• [ПИСЬМЕННОЕ ЗАДАНИЕ]: Выпиши из листинга ниже каждую строку, в которой есть слово «major».

• [ИСХОДНЫЙ МАТЕРИАЛ]:
>>>>

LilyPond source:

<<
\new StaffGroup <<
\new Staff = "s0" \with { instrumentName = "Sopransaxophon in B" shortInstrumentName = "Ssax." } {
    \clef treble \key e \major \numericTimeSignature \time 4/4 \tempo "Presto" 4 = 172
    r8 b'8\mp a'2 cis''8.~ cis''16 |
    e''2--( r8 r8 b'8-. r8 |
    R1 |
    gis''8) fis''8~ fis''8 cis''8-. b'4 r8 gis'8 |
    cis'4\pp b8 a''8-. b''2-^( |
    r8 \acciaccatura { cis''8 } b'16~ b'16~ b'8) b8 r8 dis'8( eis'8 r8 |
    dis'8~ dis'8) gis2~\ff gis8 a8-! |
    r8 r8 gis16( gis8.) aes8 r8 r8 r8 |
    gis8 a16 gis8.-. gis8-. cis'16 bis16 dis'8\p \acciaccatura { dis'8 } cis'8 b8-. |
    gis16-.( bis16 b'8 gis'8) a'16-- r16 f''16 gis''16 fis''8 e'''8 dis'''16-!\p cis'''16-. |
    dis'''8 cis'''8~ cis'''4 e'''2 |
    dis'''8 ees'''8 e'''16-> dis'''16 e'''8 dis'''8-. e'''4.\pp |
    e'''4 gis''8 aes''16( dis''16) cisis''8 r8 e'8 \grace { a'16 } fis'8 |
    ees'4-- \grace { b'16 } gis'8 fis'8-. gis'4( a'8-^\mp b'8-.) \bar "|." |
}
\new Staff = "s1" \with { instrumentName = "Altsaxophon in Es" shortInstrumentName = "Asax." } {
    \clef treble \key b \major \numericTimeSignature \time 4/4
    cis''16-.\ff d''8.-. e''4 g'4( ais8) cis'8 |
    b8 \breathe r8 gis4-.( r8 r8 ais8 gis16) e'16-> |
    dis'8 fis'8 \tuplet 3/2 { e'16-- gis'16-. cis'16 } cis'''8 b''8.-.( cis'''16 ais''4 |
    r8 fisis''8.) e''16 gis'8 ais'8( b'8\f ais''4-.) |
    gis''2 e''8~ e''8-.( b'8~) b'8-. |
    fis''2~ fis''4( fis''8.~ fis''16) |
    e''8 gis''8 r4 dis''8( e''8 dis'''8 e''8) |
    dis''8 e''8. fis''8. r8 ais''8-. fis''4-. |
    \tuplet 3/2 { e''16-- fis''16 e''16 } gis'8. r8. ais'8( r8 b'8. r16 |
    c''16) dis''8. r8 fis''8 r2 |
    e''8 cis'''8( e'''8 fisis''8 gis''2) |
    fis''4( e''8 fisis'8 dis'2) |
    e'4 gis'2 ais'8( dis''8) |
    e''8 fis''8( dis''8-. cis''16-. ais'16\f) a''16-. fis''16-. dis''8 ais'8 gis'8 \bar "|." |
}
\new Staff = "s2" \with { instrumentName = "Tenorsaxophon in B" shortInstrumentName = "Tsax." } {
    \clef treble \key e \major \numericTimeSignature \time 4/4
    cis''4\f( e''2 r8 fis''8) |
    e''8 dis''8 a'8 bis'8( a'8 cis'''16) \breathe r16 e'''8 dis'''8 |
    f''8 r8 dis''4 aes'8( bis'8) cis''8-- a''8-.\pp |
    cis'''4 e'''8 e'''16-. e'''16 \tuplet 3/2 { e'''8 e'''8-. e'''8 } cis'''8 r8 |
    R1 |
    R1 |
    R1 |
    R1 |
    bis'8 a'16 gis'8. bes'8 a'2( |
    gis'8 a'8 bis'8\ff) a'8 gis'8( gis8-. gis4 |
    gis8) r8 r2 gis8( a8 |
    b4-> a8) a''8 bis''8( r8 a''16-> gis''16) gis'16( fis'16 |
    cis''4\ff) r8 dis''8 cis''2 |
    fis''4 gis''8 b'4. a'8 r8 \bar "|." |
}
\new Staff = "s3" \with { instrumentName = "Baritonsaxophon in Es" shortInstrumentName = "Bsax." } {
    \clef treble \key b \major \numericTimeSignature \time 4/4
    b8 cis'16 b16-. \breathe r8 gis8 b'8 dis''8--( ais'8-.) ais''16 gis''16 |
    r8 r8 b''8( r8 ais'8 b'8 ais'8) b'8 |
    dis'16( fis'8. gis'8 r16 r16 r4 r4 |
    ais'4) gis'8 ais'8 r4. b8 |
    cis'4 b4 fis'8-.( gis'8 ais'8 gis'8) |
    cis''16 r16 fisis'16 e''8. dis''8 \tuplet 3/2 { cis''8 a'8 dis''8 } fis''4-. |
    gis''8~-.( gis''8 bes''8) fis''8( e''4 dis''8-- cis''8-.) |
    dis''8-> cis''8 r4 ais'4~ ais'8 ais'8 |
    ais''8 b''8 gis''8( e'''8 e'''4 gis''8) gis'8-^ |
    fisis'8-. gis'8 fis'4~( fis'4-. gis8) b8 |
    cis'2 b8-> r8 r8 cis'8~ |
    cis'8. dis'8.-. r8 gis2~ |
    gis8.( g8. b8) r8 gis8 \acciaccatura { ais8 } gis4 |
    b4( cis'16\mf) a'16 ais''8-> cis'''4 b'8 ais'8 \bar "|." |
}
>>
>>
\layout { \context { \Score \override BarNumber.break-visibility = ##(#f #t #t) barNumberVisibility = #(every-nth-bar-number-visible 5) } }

<<<<

• [ИТОГОВЫЙ РЕЗУЛЬТАТ]:
    \clef treble \key e \major \numericTimeSignature \time 4/4 \tempo "Presto" 4 = 172
    \clef treble \key b \major \numericTimeSignature \time 4/4
    \clef treble \key e \major \numericTimeSignature \time 4/4
    \clef treble \key b \major \numericTimeSignature \time 4/4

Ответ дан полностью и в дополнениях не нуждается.